▶ **What is needed**:
Every line from the one with "orange brick O11 level 1 -> none" to the end of the entries, both included, is to be copied exactly; the other lines stay out.

[Before-and-after object listings]
+++

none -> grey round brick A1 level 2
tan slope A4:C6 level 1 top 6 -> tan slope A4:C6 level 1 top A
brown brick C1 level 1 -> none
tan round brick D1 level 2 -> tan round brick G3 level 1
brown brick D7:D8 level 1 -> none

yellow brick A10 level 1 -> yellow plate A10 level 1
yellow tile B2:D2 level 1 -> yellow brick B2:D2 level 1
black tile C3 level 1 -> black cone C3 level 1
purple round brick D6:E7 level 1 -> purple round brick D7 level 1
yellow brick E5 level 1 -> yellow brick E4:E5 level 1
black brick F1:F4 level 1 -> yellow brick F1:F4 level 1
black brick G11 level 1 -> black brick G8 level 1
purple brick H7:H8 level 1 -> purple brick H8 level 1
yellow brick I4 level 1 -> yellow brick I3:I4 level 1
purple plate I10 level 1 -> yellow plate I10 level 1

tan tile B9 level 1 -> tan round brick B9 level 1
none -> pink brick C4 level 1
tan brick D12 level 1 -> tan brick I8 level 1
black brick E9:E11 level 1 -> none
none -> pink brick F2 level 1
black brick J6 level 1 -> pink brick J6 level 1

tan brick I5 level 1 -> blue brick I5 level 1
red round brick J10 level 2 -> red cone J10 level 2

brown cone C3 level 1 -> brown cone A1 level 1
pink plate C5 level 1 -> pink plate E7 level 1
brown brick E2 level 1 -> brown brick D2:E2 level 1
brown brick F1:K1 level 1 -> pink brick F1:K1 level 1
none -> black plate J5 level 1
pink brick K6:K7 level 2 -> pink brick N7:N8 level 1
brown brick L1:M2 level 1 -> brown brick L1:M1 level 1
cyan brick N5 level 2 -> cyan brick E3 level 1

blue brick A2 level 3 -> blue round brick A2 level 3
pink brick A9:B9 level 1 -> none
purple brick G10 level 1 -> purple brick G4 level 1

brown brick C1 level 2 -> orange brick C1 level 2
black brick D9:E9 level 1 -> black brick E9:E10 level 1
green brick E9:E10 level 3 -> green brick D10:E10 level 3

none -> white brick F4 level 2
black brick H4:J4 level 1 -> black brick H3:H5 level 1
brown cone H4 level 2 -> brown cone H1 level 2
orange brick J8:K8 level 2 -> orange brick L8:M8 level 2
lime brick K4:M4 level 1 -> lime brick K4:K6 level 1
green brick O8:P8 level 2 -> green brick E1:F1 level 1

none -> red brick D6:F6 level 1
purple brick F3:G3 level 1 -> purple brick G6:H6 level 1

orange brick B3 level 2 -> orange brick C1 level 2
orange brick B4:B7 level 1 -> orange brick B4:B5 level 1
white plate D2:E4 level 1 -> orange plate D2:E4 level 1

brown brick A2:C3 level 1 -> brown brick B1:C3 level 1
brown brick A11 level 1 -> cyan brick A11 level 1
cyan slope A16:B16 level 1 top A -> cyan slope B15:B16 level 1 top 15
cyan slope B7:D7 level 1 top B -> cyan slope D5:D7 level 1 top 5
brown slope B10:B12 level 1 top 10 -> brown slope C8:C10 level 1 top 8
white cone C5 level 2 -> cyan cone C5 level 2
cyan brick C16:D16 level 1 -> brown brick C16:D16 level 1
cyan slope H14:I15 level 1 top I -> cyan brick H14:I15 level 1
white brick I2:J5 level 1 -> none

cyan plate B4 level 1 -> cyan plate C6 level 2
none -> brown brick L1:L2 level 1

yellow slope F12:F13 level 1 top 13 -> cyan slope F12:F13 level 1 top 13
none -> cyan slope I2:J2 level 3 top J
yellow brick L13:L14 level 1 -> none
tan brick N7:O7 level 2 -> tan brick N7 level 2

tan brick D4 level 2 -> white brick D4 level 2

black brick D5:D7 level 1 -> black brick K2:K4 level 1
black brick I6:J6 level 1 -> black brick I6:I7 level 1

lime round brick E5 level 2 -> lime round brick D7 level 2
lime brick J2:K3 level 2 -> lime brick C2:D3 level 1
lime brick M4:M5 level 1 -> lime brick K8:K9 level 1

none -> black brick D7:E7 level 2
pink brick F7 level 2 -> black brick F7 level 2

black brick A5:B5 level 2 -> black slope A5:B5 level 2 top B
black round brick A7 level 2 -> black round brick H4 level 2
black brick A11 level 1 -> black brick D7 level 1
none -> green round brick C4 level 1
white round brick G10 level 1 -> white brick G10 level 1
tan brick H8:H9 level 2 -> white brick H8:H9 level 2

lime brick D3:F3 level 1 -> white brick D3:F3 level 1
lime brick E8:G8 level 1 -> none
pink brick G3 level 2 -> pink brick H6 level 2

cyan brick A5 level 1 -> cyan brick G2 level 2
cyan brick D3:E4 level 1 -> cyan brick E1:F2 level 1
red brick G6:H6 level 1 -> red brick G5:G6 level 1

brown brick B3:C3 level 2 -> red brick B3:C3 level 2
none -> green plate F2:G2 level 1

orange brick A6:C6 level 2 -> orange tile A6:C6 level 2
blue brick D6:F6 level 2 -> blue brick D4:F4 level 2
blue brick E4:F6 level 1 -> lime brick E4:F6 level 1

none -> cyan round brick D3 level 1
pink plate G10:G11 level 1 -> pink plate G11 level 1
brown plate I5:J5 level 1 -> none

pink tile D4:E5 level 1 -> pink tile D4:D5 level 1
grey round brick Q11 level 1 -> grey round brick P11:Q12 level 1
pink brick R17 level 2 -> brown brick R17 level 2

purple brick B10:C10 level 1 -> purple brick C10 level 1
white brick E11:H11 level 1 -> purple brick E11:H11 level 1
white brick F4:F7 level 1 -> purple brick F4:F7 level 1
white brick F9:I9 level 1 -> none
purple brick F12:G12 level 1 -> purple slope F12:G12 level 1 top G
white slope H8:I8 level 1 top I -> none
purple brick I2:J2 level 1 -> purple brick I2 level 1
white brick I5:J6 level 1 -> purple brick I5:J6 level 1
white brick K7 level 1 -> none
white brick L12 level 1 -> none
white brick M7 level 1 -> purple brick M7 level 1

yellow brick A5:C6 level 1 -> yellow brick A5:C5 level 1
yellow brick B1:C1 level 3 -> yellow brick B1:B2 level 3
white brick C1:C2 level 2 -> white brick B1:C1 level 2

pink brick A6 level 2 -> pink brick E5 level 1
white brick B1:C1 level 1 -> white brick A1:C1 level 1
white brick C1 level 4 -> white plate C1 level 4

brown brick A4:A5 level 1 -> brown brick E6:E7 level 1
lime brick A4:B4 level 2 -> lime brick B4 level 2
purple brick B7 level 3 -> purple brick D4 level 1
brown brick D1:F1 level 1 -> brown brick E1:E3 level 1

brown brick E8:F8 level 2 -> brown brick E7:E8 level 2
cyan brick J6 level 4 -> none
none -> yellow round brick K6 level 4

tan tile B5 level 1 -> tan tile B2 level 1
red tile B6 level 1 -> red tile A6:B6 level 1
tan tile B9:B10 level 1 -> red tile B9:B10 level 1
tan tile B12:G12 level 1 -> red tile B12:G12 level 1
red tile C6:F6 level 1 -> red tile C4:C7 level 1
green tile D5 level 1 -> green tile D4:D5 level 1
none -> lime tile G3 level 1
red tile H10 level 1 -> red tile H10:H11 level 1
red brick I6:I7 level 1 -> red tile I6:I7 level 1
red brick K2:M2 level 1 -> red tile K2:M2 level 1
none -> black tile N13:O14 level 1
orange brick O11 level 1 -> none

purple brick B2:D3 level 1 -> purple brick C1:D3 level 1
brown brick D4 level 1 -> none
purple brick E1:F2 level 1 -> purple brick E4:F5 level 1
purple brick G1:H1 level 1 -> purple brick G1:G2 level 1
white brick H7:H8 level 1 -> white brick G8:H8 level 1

+++

▶ **Answer to this problem**:
orange brick O11 level 1 -> none

purple brick B2:D3 level 1 -> purple brick C1:D3 level 1
brown brick D4 level 1 -> none
purple brick E1:F2 level 1 -> purple brick E4:F5 level 1
purple brick G1:H1 level 1 -> purple brick G1:G2 level 1
white brick H7:H8 level 1 -> white brick G8:H8 level 1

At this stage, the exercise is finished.